** BEGIN GIVEN RECORDS **

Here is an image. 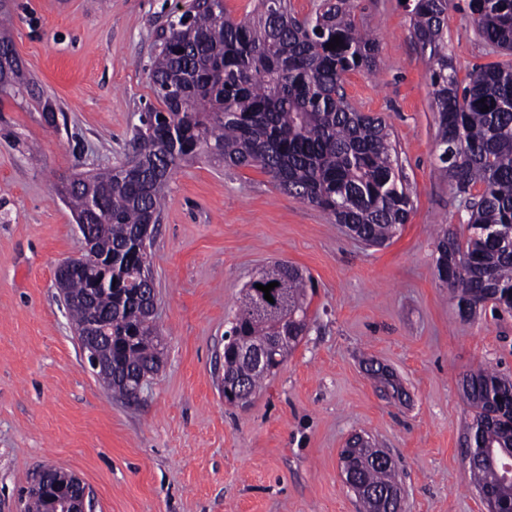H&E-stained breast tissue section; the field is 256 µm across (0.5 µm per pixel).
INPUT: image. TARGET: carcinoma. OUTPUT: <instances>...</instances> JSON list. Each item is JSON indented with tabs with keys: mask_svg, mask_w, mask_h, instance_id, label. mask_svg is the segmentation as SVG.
Masks as SVG:
<instances>
[{
	"mask_svg": "<svg viewBox=\"0 0 512 512\" xmlns=\"http://www.w3.org/2000/svg\"><path fill=\"white\" fill-rule=\"evenodd\" d=\"M358 0H323L313 16L298 20L288 0H261L256 15H224V0H194L169 23L151 64L161 108L140 118L135 138L143 160L103 170L62 188L73 213L89 215L99 253L112 259L121 286H95L96 273L74 272L59 286L74 326L95 321L93 335L112 369L100 375L112 393L131 399L127 379L158 371L162 331L150 315L154 284L135 243L156 225L165 191L178 165L198 157L228 166H257L283 192L351 226L371 246L389 241L407 223L413 201L392 132L379 116L360 112L347 98L343 78L373 72L379 43L358 29ZM411 36L428 52L432 104L437 114L440 161L448 183L465 199V241L451 230L438 240L436 265L448 276L460 316L470 317L483 296L512 310V64L472 68L458 80L448 57V0H406ZM476 39L512 55V0H468ZM0 11V91L35 92L19 65L13 38ZM340 37L331 50L327 43ZM485 102H480V99ZM489 110H484V107ZM477 193H472V190ZM278 283L264 312L247 286L234 320L251 341L306 329V278L296 266L274 264L259 283ZM137 336L132 346L125 337ZM224 371L257 389L266 375L253 373L229 354ZM463 394L474 411L469 444L476 490L498 491V512H512V486H500L490 457L512 452V382L485 368L463 377ZM366 442L341 451L345 479L363 512H378L380 495L398 487L395 466L379 461Z\"/></svg>",
	"mask_w": 512,
	"mask_h": 512,
	"instance_id": "obj_1",
	"label": "carcinoma"
}]
</instances>
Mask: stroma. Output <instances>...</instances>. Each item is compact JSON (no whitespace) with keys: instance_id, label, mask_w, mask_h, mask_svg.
Instances as JSON below:
<instances>
[{"instance_id":"obj_1","label":"stroma","mask_w":512,"mask_h":512,"mask_svg":"<svg viewBox=\"0 0 512 512\" xmlns=\"http://www.w3.org/2000/svg\"><path fill=\"white\" fill-rule=\"evenodd\" d=\"M190 0H10L15 49L39 97L0 92V512L46 466L78 475L95 512H360L340 452L355 433L393 457L404 512H487L466 459L473 413L460 381L477 366L512 379V315L461 318L435 265L468 212L439 171L427 62L402 0H361L380 43L348 99L383 117L412 191L407 224L369 247L283 193L262 169L199 159L175 170L150 250L166 334L162 366L133 401L93 373L55 284L84 250L63 178L127 163L171 15ZM459 77L493 62L468 0L448 4ZM278 261L315 288L309 331L249 406L225 403L224 333L247 283ZM406 395L383 396L370 363Z\"/></svg>"}]
</instances>
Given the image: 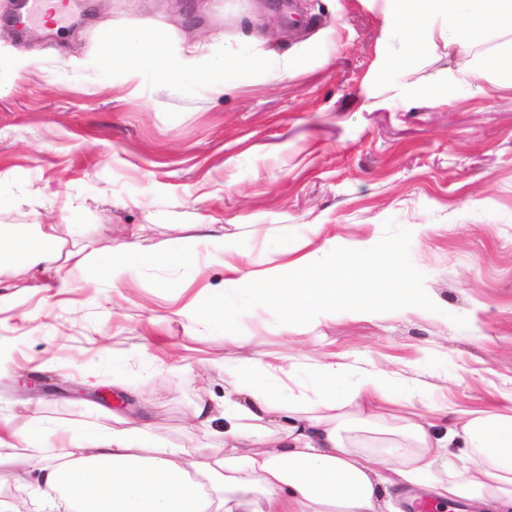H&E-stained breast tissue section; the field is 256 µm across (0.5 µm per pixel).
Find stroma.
<instances>
[{
    "label": "stroma",
    "instance_id": "obj_1",
    "mask_svg": "<svg viewBox=\"0 0 512 512\" xmlns=\"http://www.w3.org/2000/svg\"><path fill=\"white\" fill-rule=\"evenodd\" d=\"M0 0V224H80L107 243L140 224L156 239L175 224H221L243 262L262 259L270 227L296 240L400 238L414 285L451 312L318 317L285 328L257 309L232 332L260 360L323 356L394 371L416 400L492 407L512 391V89L457 85L449 103L425 90L457 69L443 40L406 72L401 32L383 33L378 0H70L62 28L18 32ZM153 19L173 59L197 66L232 44L258 59L234 88L180 91L105 68L99 45ZM289 57L288 75L262 67ZM430 225L415 239L410 225ZM193 264L143 271L133 292L100 283L59 294L48 271L0 274L16 296L0 313V417L27 410L63 428L101 429L142 405L154 441L205 448L199 398L222 402L219 330L179 308L224 286L211 246ZM264 267L272 260L262 259ZM24 457L0 465V502L20 493L41 512L50 491Z\"/></svg>",
    "mask_w": 512,
    "mask_h": 512
}]
</instances>
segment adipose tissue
I'll use <instances>...</instances> for the list:
<instances>
[{
  "label": "adipose tissue",
  "instance_id": "adipose-tissue-1",
  "mask_svg": "<svg viewBox=\"0 0 512 512\" xmlns=\"http://www.w3.org/2000/svg\"><path fill=\"white\" fill-rule=\"evenodd\" d=\"M384 32L402 31L409 49L401 63H422L428 38L440 36L459 59L456 82L512 88V42L478 52L489 37L512 34V0H382ZM163 31L152 21L124 30L105 61L137 77L155 78L186 91L206 82L225 89L230 68L241 66L225 47L204 67L175 65ZM174 237L152 242L150 225L128 238L78 245L74 224L0 225V271L29 274L38 263L55 270L67 293L100 281L132 285L143 269L177 267L192 256L174 225ZM224 266L223 289L184 308L192 323L226 325L255 308L277 312L285 325L345 311L373 317L441 309L412 287L414 275L396 267L398 289L379 287L386 257L398 240H327L298 256V243L275 235L266 250L280 257L266 270L244 267L223 225L197 227ZM233 356L214 360L231 390L224 395L226 427L207 450L159 448L143 438L139 410L113 415L110 427L87 437L73 432L60 446L63 463H48L50 427L31 416L29 432L0 419V447L18 450L40 486L64 490L84 512H393V489L420 490L436 499L471 504L475 512H512V393L503 406L455 409L445 403L417 407L392 372L335 360L320 362L308 377L295 365L262 363L245 342L231 338ZM461 438L460 462L450 446Z\"/></svg>",
  "mask_w": 512,
  "mask_h": 512
}]
</instances>
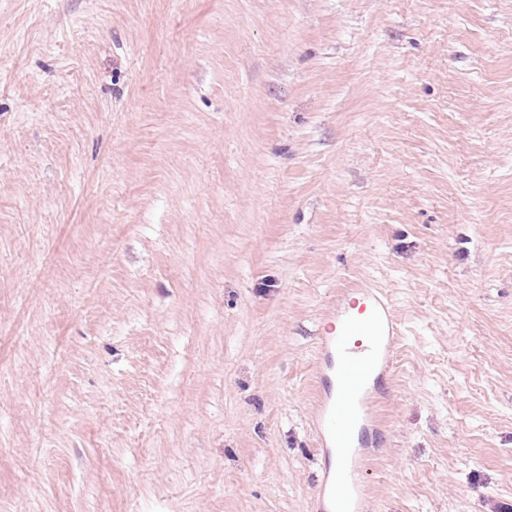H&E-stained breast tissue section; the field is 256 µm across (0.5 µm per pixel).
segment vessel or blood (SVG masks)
Listing matches in <instances>:
<instances>
[{
    "instance_id": "1",
    "label": "vessel or blood",
    "mask_w": 512,
    "mask_h": 512,
    "mask_svg": "<svg viewBox=\"0 0 512 512\" xmlns=\"http://www.w3.org/2000/svg\"><path fill=\"white\" fill-rule=\"evenodd\" d=\"M398 335L382 296L361 289L320 338L318 368L325 386L313 425L335 463L323 473L316 512H365L366 470L356 445L376 423L374 393L391 370Z\"/></svg>"
}]
</instances>
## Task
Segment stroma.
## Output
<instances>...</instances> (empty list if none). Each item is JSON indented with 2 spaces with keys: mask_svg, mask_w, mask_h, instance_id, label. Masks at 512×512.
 Wrapping results in <instances>:
<instances>
[{
  "mask_svg": "<svg viewBox=\"0 0 512 512\" xmlns=\"http://www.w3.org/2000/svg\"><path fill=\"white\" fill-rule=\"evenodd\" d=\"M348 283L367 512L512 506V0H0V512H314ZM355 293L357 297L336 311L320 338L318 368L325 387L313 425L321 447L336 462L323 473L317 512L365 511L366 470L356 444L363 446L364 434L376 424V385L391 370L399 335L395 317L377 291ZM355 308L357 312L352 311Z\"/></svg>",
  "mask_w": 512,
  "mask_h": 512,
  "instance_id": "stroma-1",
  "label": "stroma"
}]
</instances>
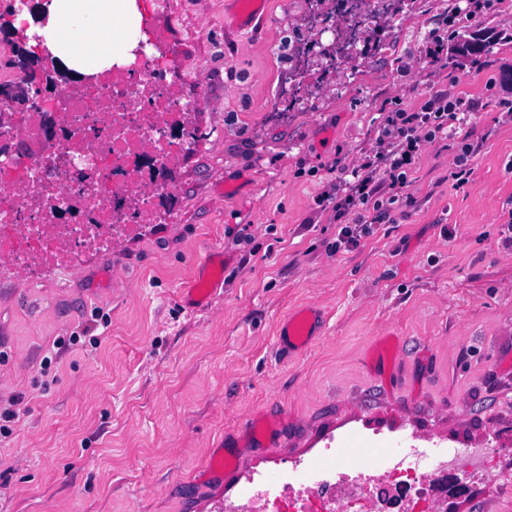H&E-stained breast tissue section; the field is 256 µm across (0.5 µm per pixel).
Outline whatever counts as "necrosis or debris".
<instances>
[{"label": "necrosis or debris", "instance_id": "4bbe7bcc", "mask_svg": "<svg viewBox=\"0 0 512 512\" xmlns=\"http://www.w3.org/2000/svg\"><path fill=\"white\" fill-rule=\"evenodd\" d=\"M390 0H334L324 24L349 54L361 32L386 19ZM155 32L134 66L98 71L37 100L38 110L11 112L0 146V260L9 269L82 268L85 259L136 235L165 214L179 186L178 162L193 135L195 99L168 82ZM56 113L57 137L46 136L40 111ZM491 448H416L397 443L375 456L323 448L310 459L247 474L224 512H436V495L463 468L482 473Z\"/></svg>", "mask_w": 512, "mask_h": 512}]
</instances>
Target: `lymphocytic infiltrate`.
Masks as SVG:
<instances>
[{
	"mask_svg": "<svg viewBox=\"0 0 512 512\" xmlns=\"http://www.w3.org/2000/svg\"><path fill=\"white\" fill-rule=\"evenodd\" d=\"M462 110V100L439 93L417 111L399 108L388 113V129L378 138L376 150L360 165L342 169L336 180L332 213L341 226L337 247L357 244L355 226L392 223L393 206L409 183L424 142L460 127Z\"/></svg>",
	"mask_w": 512,
	"mask_h": 512,
	"instance_id": "f902f5d3",
	"label": "lymphocytic infiltrate"
}]
</instances>
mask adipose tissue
<instances>
[{
    "instance_id": "obj_1",
    "label": "adipose tissue",
    "mask_w": 512,
    "mask_h": 512,
    "mask_svg": "<svg viewBox=\"0 0 512 512\" xmlns=\"http://www.w3.org/2000/svg\"><path fill=\"white\" fill-rule=\"evenodd\" d=\"M141 0H34L13 22L27 49L49 50L63 71L86 74L104 65H130L146 40Z\"/></svg>"
}]
</instances>
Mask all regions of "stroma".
<instances>
[{"label":"stroma","mask_w":512,"mask_h":512,"mask_svg":"<svg viewBox=\"0 0 512 512\" xmlns=\"http://www.w3.org/2000/svg\"><path fill=\"white\" fill-rule=\"evenodd\" d=\"M317 0H265L258 33L237 28L231 0H168L148 12L177 65L167 78L201 95L197 147L181 163L177 223L156 224L57 269L0 279V512H224L255 468L318 448L492 444L489 474L447 512H512L490 474L512 472V0L468 15L439 0L404 22L387 53L321 71L308 62L317 109L276 105L294 61L280 47L293 13L305 43ZM490 43L479 59L429 60L431 39L467 25ZM464 99L467 136L425 143L392 224L357 246L321 211L343 167L360 164L383 111L417 110L438 93ZM474 149L467 183L451 173ZM223 277L204 303L187 283L205 260ZM311 305L321 323L283 358L277 330ZM275 431L252 446L249 419ZM236 462H211L223 442Z\"/></svg>","instance_id":"35a3bbf8"}]
</instances>
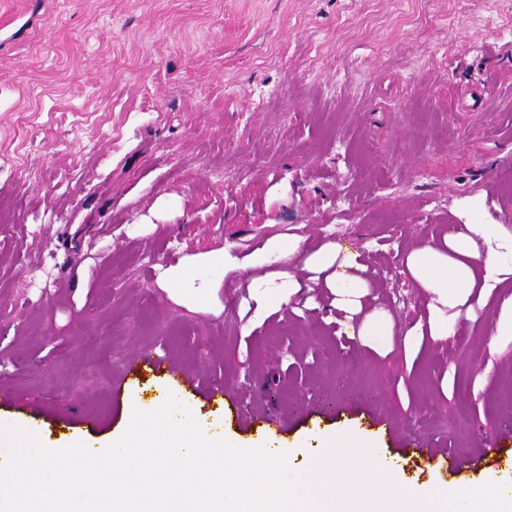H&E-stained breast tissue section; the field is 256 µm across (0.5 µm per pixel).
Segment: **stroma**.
<instances>
[{
	"label": "stroma",
	"mask_w": 512,
	"mask_h": 512,
	"mask_svg": "<svg viewBox=\"0 0 512 512\" xmlns=\"http://www.w3.org/2000/svg\"><path fill=\"white\" fill-rule=\"evenodd\" d=\"M472 221L512 232V0H0V416L107 439L150 351L243 443L418 438L437 455L401 482L485 483L512 422L498 301L455 315L445 351L424 325L343 351L329 289L261 307L250 288L306 281L329 244L410 288L387 277L399 247ZM219 251L234 270H210ZM178 265L193 293L165 281ZM149 372L153 377L165 374L175 385L194 387V382L186 373L170 364L165 359L153 355L150 352L141 353L129 362L118 385L121 387L128 378L137 380L138 384L140 382L145 383V381L148 380Z\"/></svg>",
	"instance_id": "1"
}]
</instances>
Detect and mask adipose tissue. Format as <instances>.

** END GIVEN RECORDS **

PROBLEM TO SOLVE:
In the records above, locate the line that contains "Segment: **stroma**.". Repeat it and every line after it, exactly, and nothing else.

EXERCISE OUTPUT:
Segment: **stroma**.
<instances>
[{
	"label": "stroma",
	"mask_w": 512,
	"mask_h": 512,
	"mask_svg": "<svg viewBox=\"0 0 512 512\" xmlns=\"http://www.w3.org/2000/svg\"><path fill=\"white\" fill-rule=\"evenodd\" d=\"M472 221L512 232V0H0V416L107 439L150 351L243 443L418 438L437 455L401 482L485 483L512 422L498 301L455 315L445 351L424 325L343 351L329 289L261 307L250 288L306 281L329 244L410 288L387 277L399 247ZM219 251L234 270H210ZM178 265L193 293L165 281ZM149 372L153 377L165 374L175 385L194 387V382L186 373L170 364L165 359L153 355L150 352L141 353L129 362L118 385L121 387L128 378L137 380L138 384L140 382L145 383V381L148 380Z\"/></svg>",
	"instance_id": "1"
}]
</instances>
Detect and mask adipose tissue. Format as <instances>.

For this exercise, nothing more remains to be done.